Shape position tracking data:

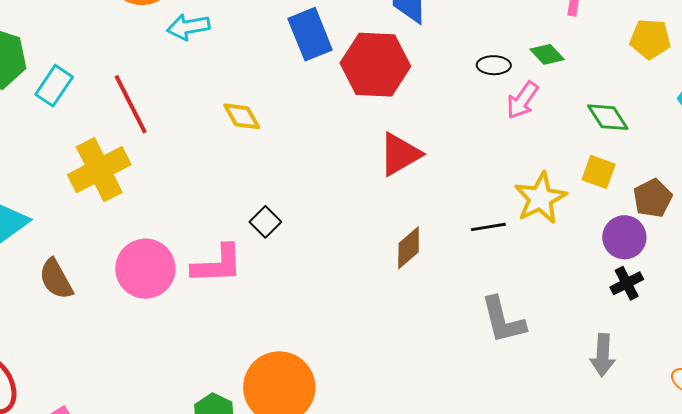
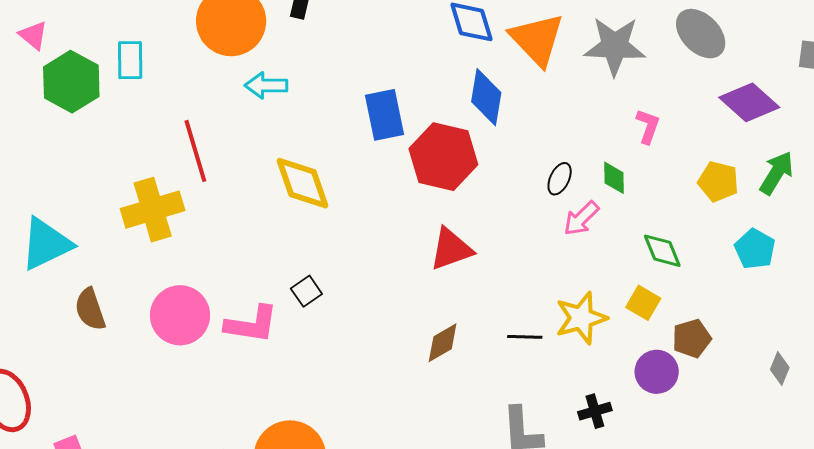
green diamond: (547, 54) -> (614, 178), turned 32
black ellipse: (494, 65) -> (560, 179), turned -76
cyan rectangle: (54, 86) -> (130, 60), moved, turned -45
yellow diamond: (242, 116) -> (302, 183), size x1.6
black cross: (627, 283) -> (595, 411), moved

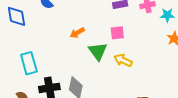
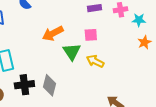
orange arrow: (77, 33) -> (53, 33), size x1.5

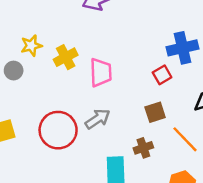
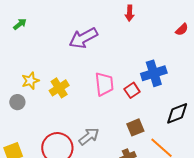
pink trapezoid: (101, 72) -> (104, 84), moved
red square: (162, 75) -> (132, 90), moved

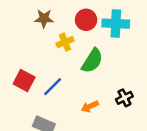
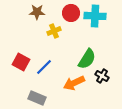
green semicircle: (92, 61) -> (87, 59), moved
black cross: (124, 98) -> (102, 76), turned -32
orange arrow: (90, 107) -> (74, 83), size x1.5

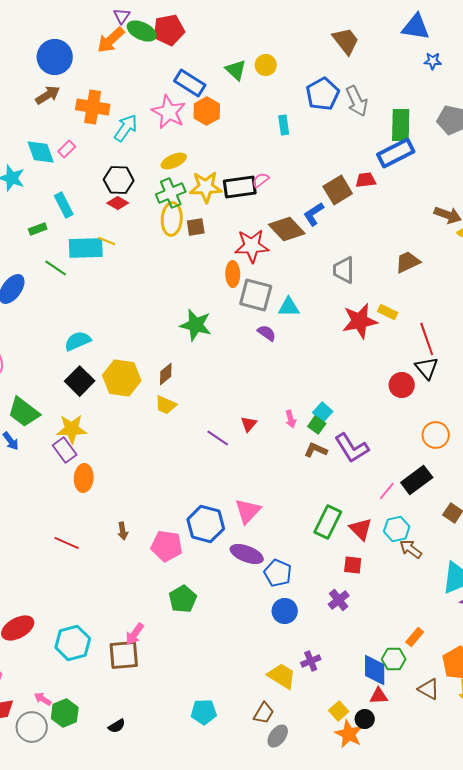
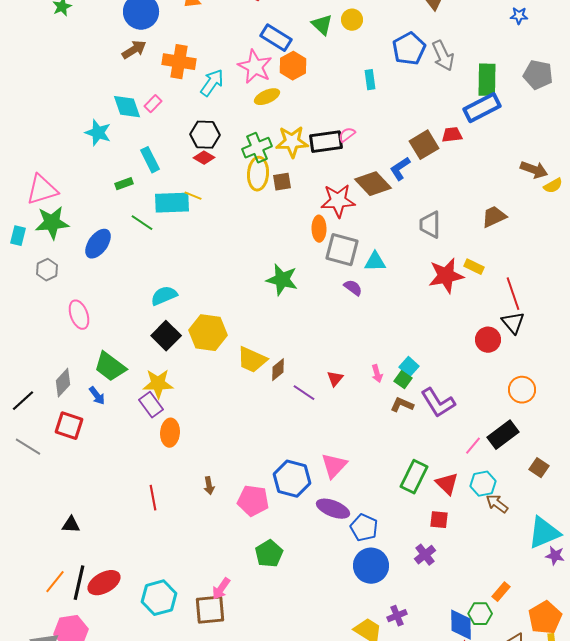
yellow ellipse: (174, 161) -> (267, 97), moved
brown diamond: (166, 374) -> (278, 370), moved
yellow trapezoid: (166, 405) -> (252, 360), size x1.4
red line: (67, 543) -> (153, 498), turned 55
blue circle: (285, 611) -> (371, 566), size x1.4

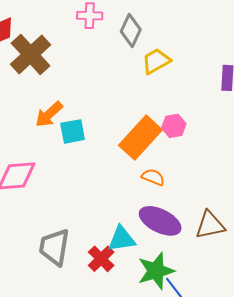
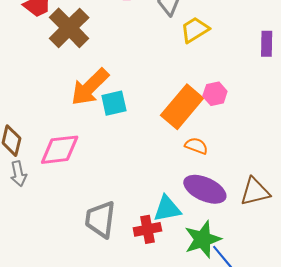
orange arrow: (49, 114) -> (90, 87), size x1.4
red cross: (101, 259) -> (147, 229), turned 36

* [REQUIRED WORK]: Among the records above, find the lines where the word "green" appears and copy them.

* [RESULT]:
green diamond: (547, 54) -> (614, 178), turned 32
green semicircle: (92, 61) -> (87, 59), moved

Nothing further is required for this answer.